-- START TASK MATERIAL --
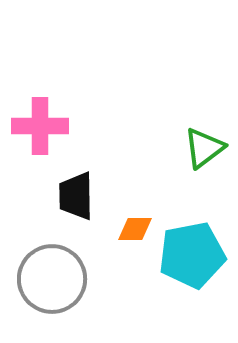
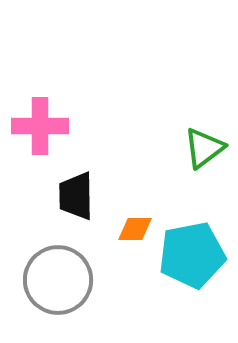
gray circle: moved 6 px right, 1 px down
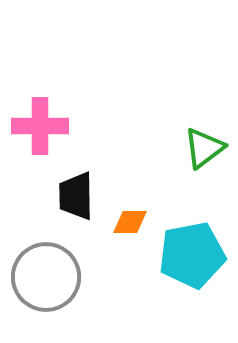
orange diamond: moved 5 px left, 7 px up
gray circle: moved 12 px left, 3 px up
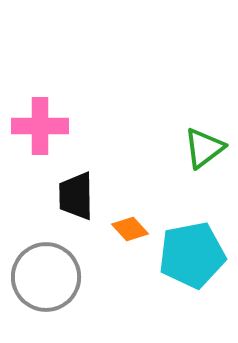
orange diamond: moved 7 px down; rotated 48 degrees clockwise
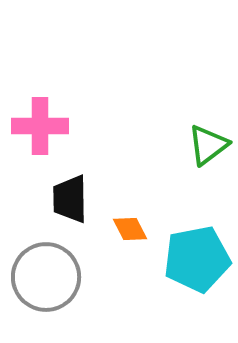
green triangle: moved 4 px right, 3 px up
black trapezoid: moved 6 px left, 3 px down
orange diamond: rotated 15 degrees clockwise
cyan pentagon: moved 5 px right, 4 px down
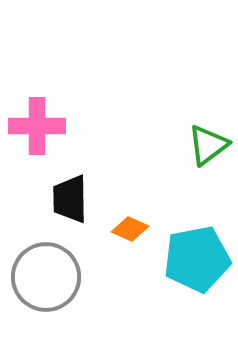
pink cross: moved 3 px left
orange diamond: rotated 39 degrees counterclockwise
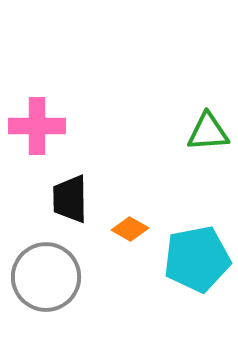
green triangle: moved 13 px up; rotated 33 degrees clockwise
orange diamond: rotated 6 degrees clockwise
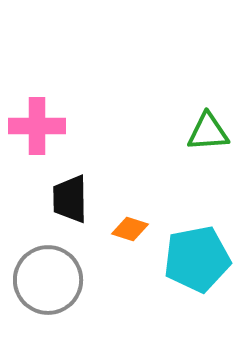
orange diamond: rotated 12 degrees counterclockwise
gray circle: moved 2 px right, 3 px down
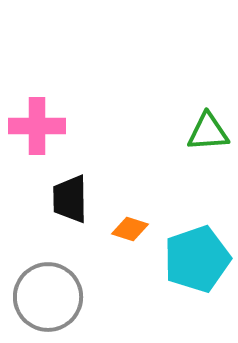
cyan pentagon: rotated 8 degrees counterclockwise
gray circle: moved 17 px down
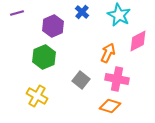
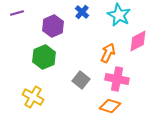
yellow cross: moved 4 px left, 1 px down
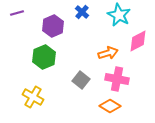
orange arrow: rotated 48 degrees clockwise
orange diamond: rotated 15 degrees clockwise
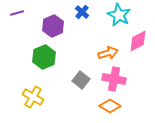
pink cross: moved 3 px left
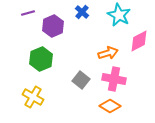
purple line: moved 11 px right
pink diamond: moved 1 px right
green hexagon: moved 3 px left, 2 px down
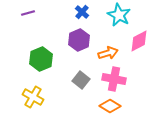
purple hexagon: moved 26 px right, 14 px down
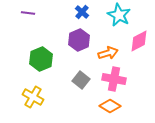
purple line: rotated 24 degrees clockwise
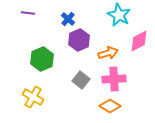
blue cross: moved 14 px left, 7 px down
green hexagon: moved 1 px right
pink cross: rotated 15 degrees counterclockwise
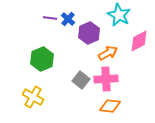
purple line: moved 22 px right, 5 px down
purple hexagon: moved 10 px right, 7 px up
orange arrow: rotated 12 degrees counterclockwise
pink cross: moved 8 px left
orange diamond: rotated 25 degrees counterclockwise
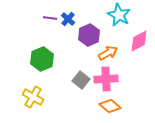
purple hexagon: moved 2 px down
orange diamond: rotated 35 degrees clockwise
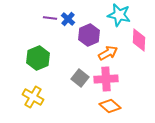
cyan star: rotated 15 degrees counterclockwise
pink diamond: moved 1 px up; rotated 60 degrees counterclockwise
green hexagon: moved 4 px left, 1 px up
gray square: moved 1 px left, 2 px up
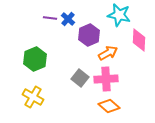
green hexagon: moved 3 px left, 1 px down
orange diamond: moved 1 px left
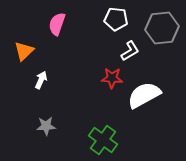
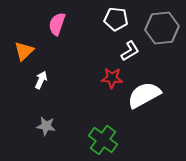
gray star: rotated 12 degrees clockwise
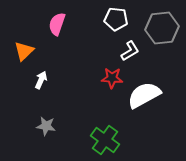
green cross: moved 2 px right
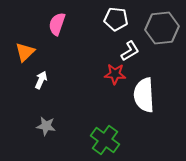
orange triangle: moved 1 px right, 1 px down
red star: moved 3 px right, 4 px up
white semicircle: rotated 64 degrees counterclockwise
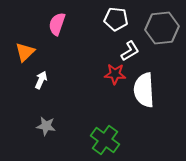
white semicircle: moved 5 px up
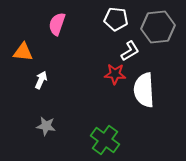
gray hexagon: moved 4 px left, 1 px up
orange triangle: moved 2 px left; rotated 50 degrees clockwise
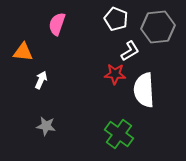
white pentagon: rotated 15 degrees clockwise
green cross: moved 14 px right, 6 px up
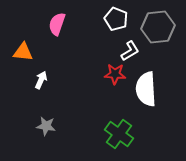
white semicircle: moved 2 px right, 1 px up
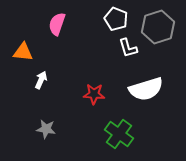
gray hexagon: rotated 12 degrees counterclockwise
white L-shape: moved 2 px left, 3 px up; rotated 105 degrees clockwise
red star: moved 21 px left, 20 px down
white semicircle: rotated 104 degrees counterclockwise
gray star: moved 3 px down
-- END TASK MATERIAL --
*EXERCISE:* Locate every line in the entries above that contains the string "semicircle", treating uppercase and lowercase letters as distinct, and copy each such line.

*THE OUTPUT:*
white semicircle: rotated 64 degrees counterclockwise
white semicircle: moved 5 px up
white semicircle: moved 2 px right, 1 px up
white semicircle: rotated 104 degrees counterclockwise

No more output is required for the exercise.